What is being asked: Rewrite everything from the start of the listing down to the line containing "black hexagon at", with "green rectangle" changed to "green square" and all else left as it is. Leave the pictures out of your answer.
─── Data supplied ───
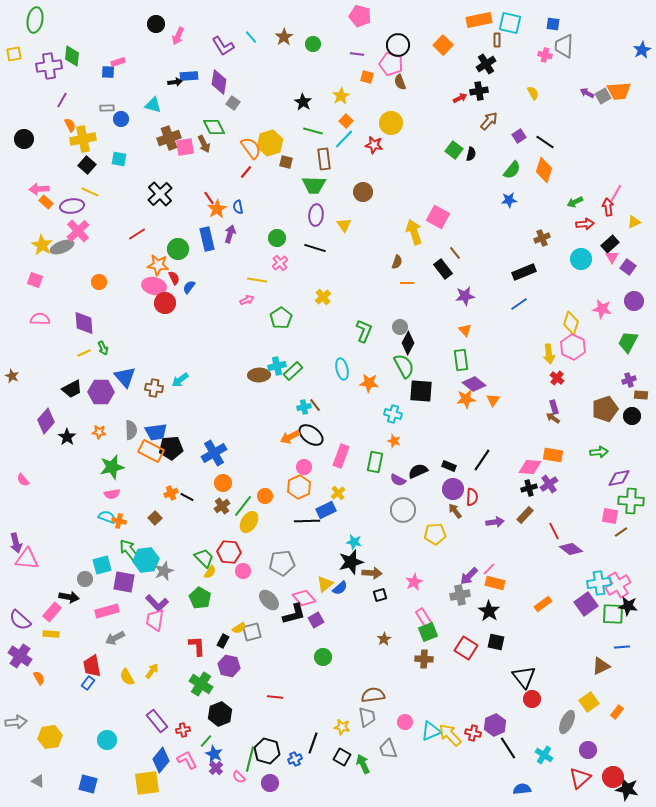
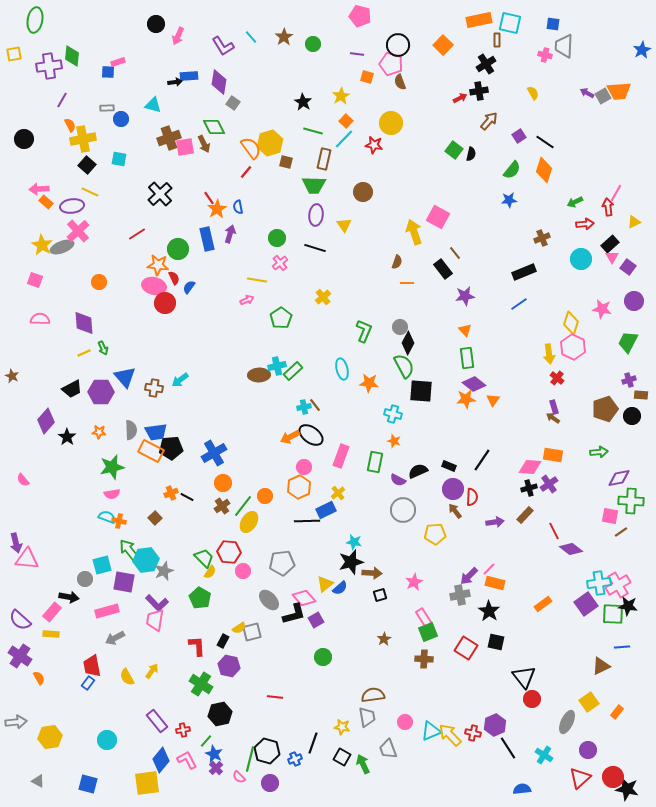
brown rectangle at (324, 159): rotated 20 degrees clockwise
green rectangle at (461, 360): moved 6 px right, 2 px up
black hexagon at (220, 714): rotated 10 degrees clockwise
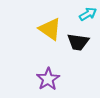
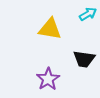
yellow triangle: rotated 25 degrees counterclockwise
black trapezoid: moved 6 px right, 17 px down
───
Result:
brown rectangle at (324, 159): rotated 20 degrees clockwise
green square at (461, 360): moved 6 px right, 2 px up
black hexagon at (220, 714): rotated 10 degrees clockwise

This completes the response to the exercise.